Exercise materials:
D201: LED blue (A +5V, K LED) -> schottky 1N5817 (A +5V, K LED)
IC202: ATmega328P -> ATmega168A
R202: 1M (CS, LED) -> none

==

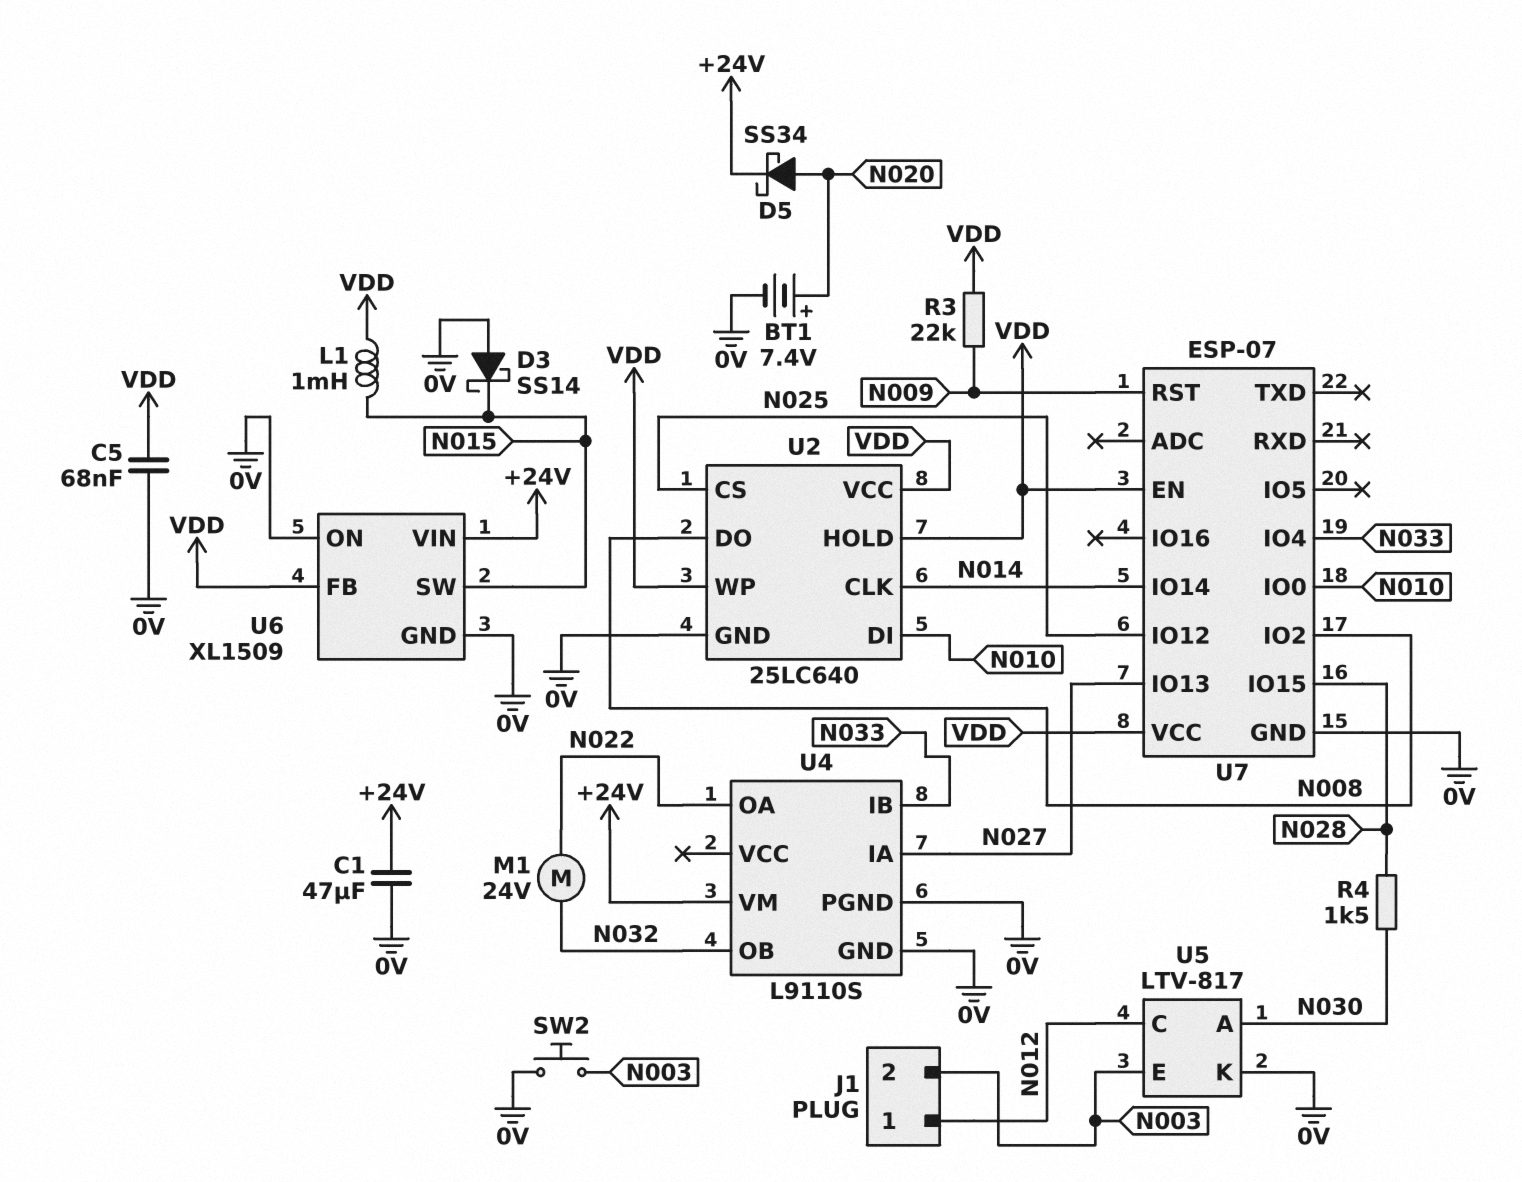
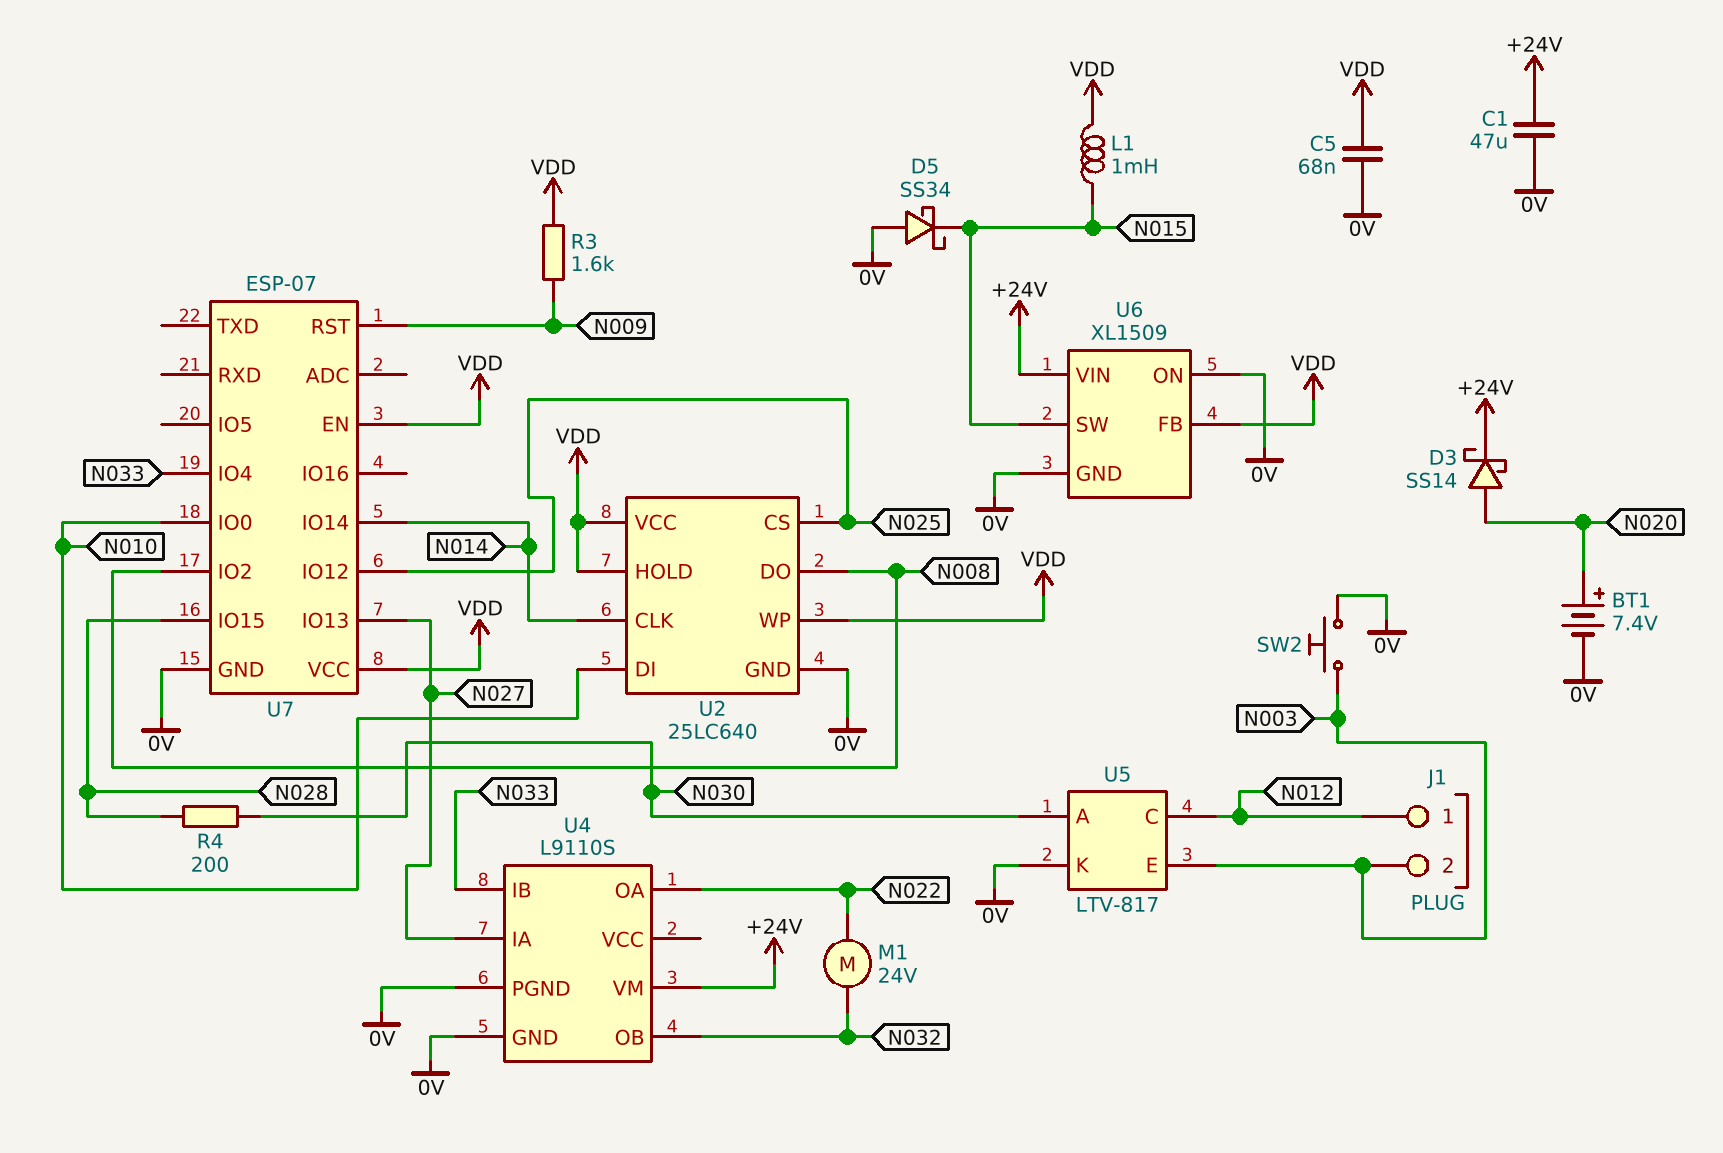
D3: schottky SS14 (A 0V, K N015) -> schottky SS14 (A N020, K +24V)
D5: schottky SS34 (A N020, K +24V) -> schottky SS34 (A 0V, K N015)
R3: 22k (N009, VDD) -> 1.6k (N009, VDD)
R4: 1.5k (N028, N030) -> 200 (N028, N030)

What to do: Sift the data above for lines with "schottky", then copy each one.

Task answer:
D201: LED blue (A +5V, K LED) -> schottky 1N5817 (A +5V, K LED)
D3: schottky SS14 (A 0V, K N015) -> schottky SS14 (A N020, K +24V)
D5: schottky SS34 (A N020, K +24V) -> schottky SS34 (A 0V, K N015)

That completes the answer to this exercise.